### DATA FOR THE TASK:
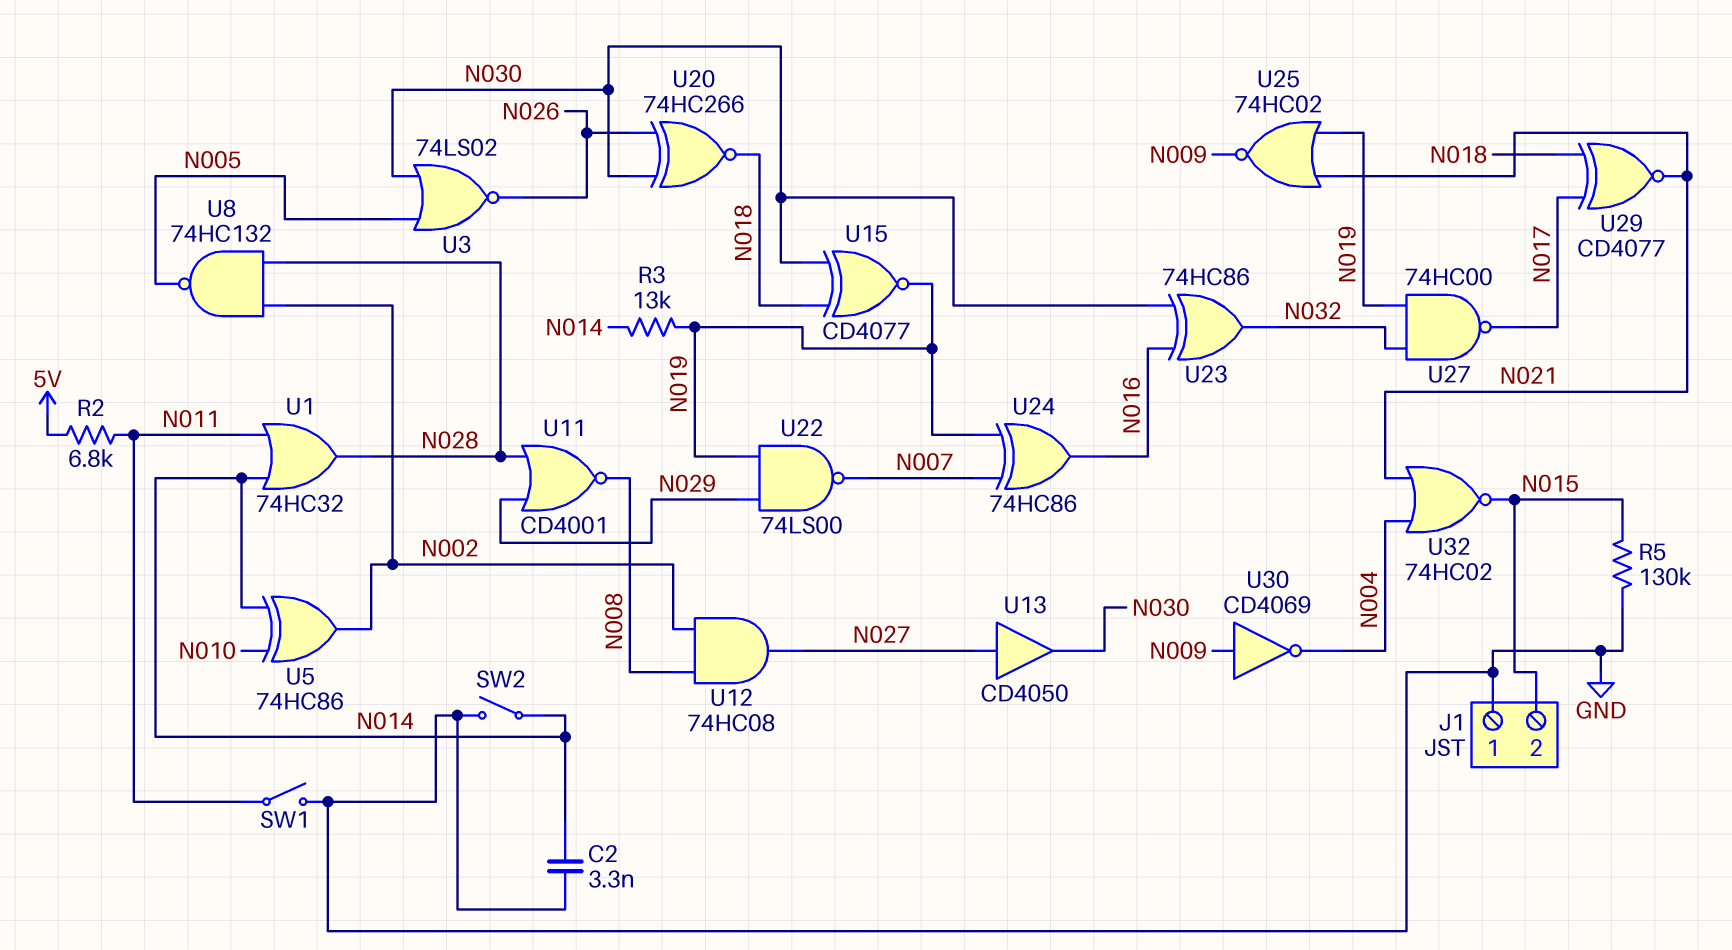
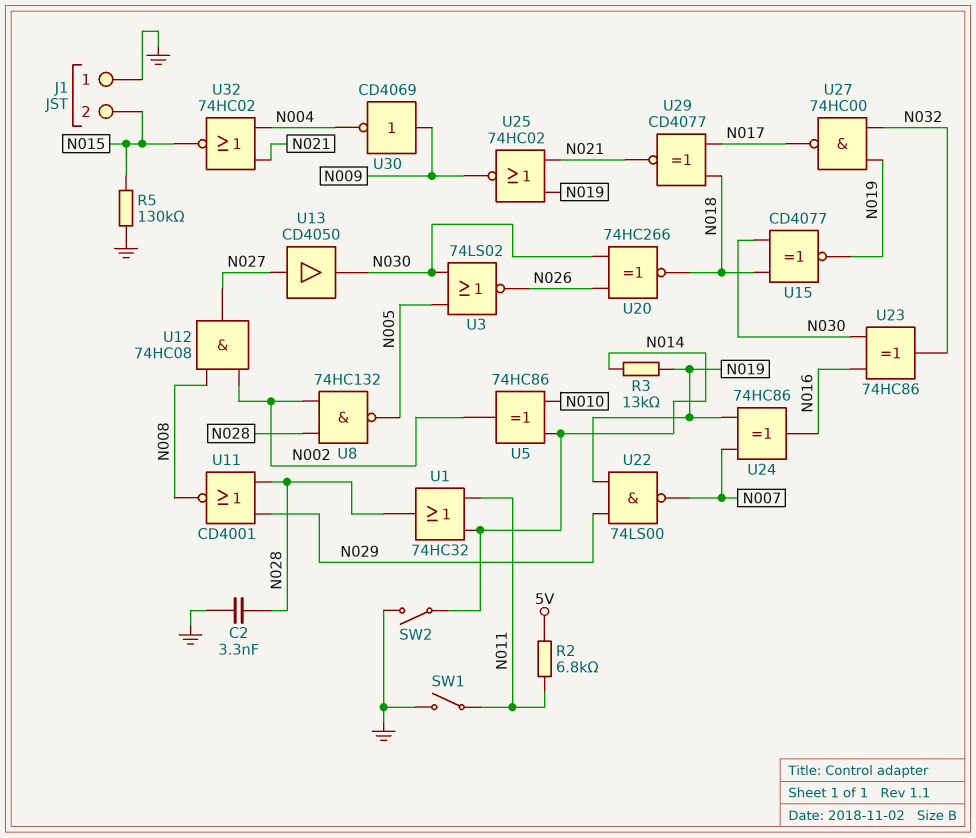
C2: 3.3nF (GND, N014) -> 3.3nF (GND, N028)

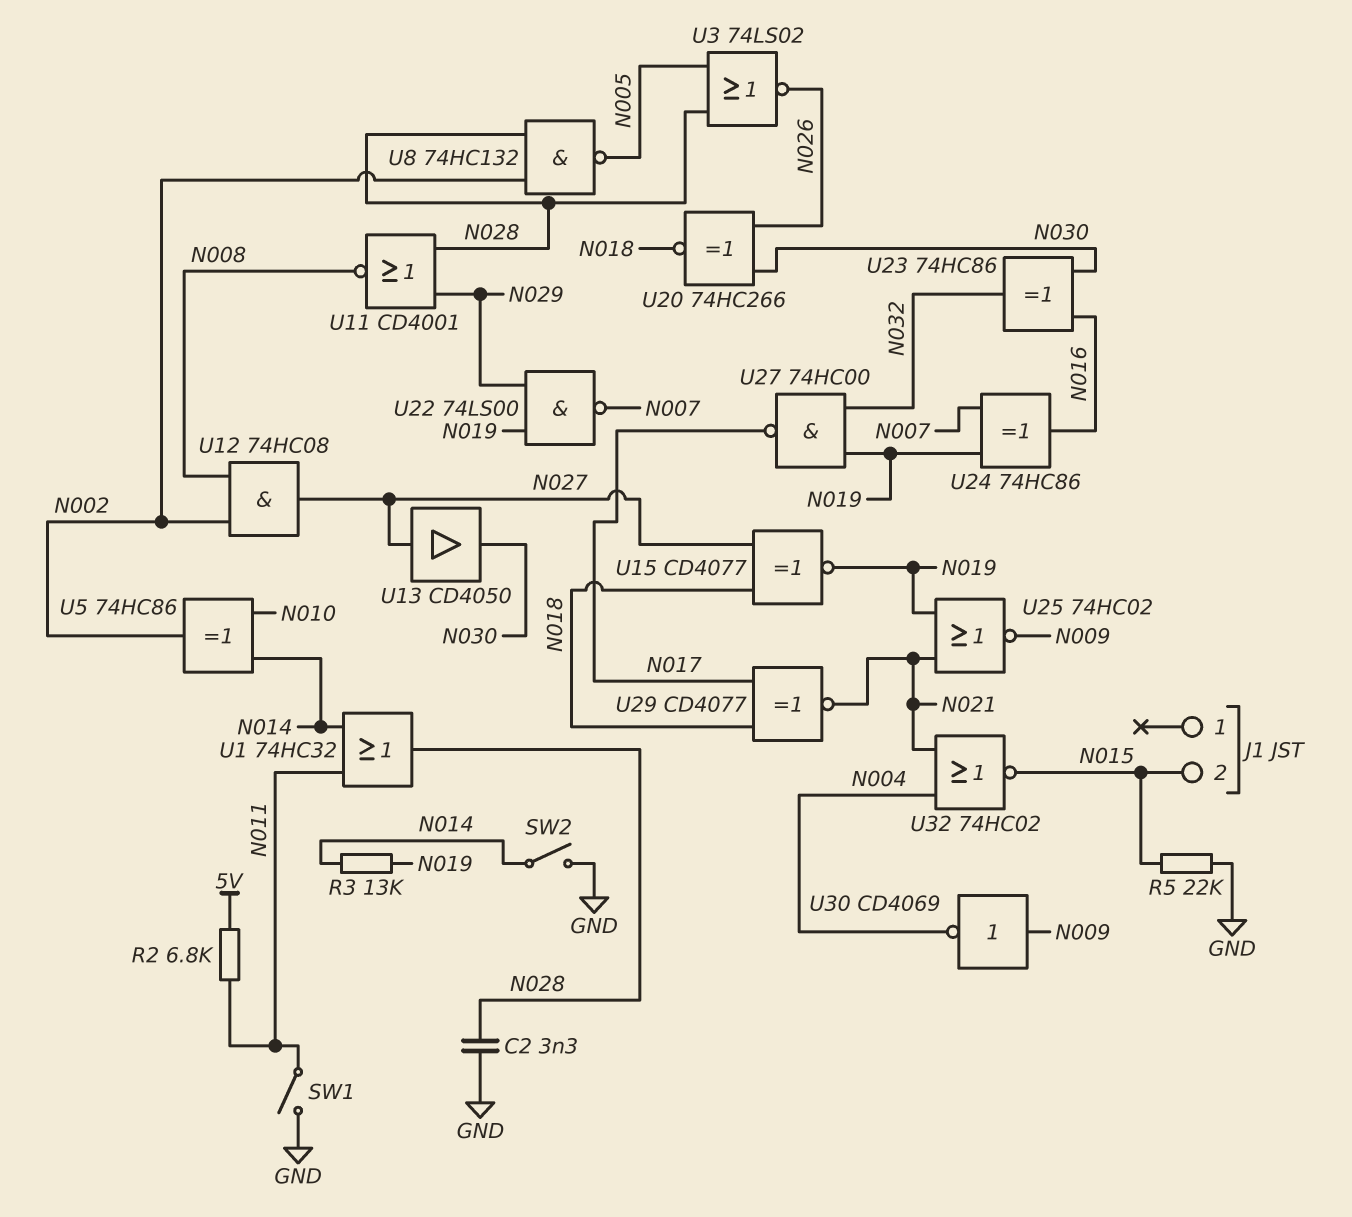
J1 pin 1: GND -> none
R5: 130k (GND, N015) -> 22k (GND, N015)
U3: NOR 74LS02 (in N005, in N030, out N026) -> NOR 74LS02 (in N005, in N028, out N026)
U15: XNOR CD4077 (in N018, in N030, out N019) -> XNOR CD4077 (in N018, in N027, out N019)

* * *

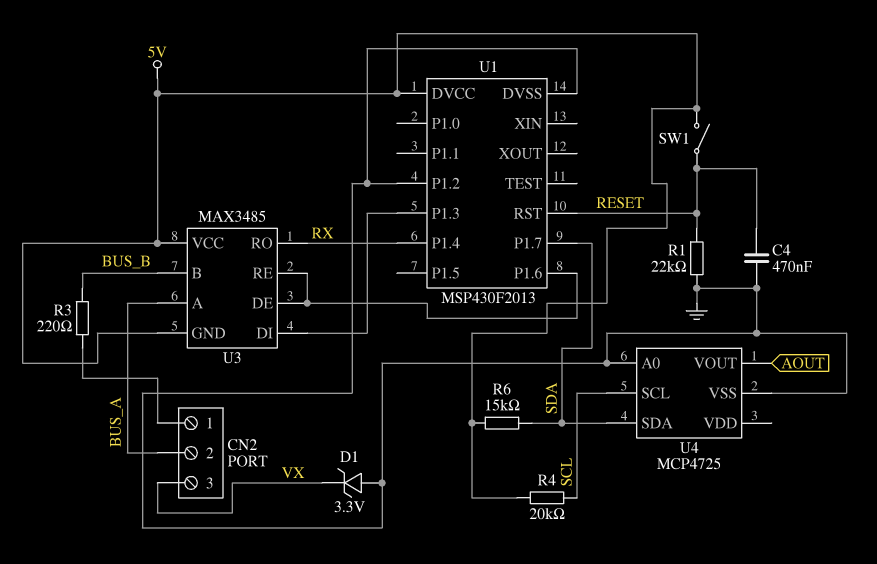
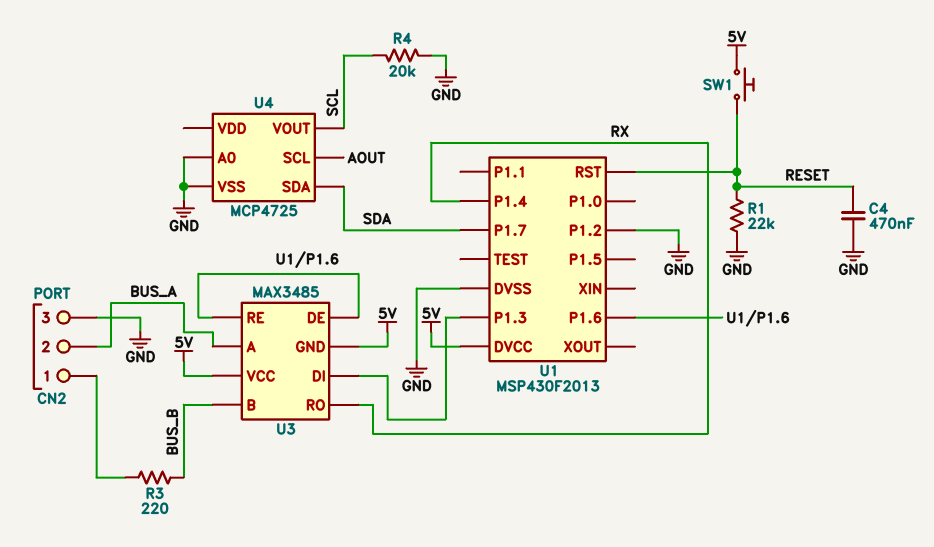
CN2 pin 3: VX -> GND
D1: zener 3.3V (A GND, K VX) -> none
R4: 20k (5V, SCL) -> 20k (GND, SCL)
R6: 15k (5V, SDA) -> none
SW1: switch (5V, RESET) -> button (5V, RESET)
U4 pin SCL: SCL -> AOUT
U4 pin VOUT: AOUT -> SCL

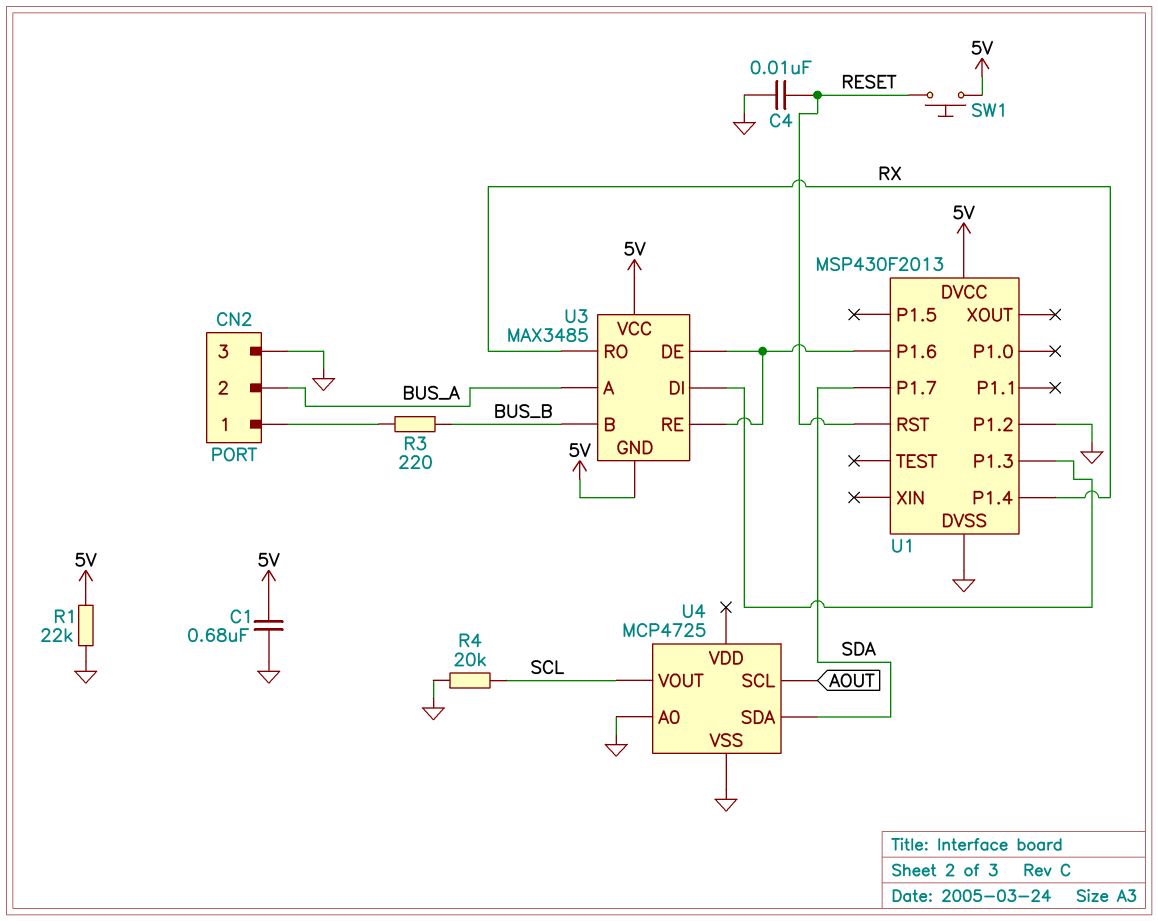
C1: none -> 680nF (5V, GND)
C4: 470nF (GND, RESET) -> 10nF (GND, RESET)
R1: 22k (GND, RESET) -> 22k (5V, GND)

==

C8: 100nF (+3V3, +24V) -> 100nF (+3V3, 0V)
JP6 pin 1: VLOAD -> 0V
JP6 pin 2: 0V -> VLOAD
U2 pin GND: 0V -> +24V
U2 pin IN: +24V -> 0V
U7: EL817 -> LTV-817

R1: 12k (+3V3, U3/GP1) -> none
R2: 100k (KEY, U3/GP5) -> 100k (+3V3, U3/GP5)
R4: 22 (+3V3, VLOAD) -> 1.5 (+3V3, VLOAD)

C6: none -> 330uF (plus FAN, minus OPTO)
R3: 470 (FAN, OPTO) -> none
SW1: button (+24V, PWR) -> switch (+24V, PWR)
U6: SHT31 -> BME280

### ASSIGNED TASK:
Return, with no change at all, every line in the entries above from the line containing "R2: 100k (KEY, U3/GP5) -> 100k (+3V3, U3/GP5)" through the line containing "U6: SHT31 -> BME280".

### TASK SOLUTION:
R2: 100k (KEY, U3/GP5) -> 100k (+3V3, U3/GP5)
R4: 22 (+3V3, VLOAD) -> 1.5 (+3V3, VLOAD)

C6: none -> 330uF (plus FAN, minus OPTO)
R3: 470 (FAN, OPTO) -> none
SW1: button (+24V, PWR) -> switch (+24V, PWR)
U6: SHT31 -> BME280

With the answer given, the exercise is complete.